*** RECORDS FOR THE EXERCISE ***

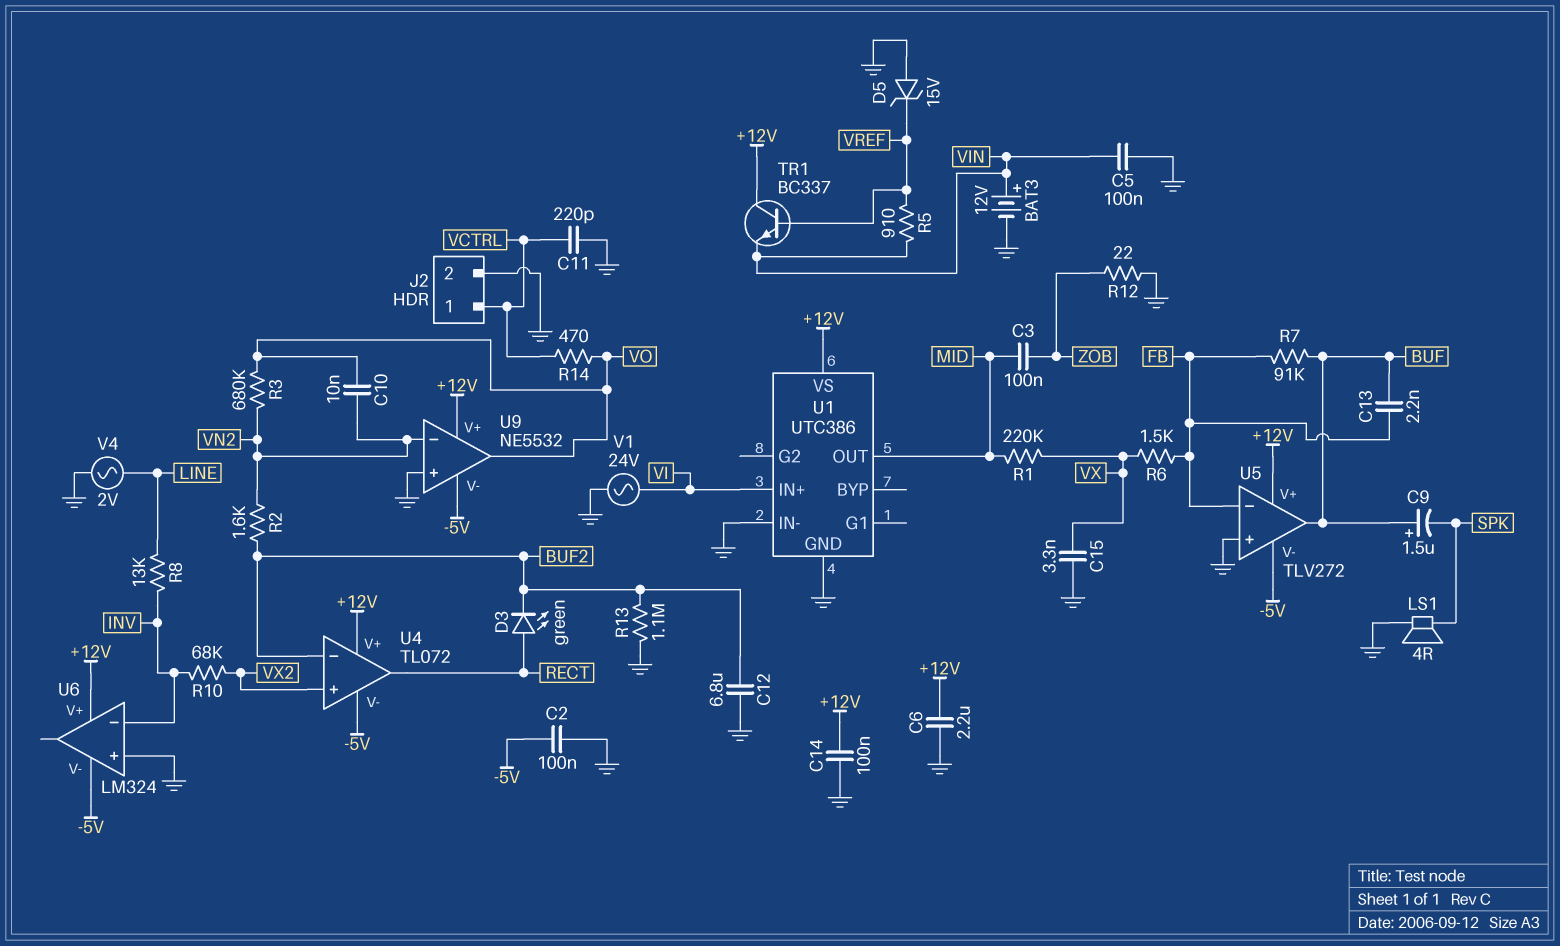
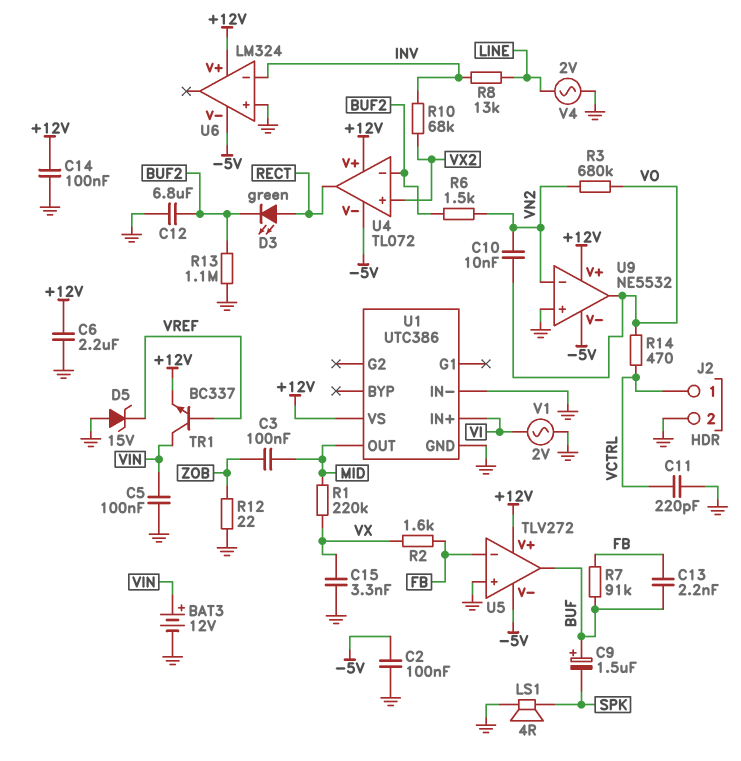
R2: 1.6k (BUF2, VN2) -> 1.6k (FB, VX)
R5: 910 (VIN, VREF) -> none
R6: 1.5k (FB, VX) -> 1.5k (BUF2, VN2)
TR1: NPN BC337 (B VREF, C +12V, E VIN) -> NPN BC337 (B VREF, C VIN, E +12V)
V1: AC 24V (GND, VI) -> AC 2V (GND, VI)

*** End of RECORDS FOR THE EXERCISE ***

■ WHAT YOU NEED TO DO:
Transcribe the full listing above exactly as it stands, minus the pictures.

■ ANSWER TO THIS PROBLEM:
R2: 1.6k (BUF2, VN2) -> 1.6k (FB, VX)
R5: 910 (VIN, VREF) -> none
R6: 1.5k (FB, VX) -> 1.5k (BUF2, VN2)
TR1: NPN BC337 (B VREF, C +12V, E VIN) -> NPN BC337 (B VREF, C VIN, E +12V)
V1: AC 24V (GND, VI) -> AC 2V (GND, VI)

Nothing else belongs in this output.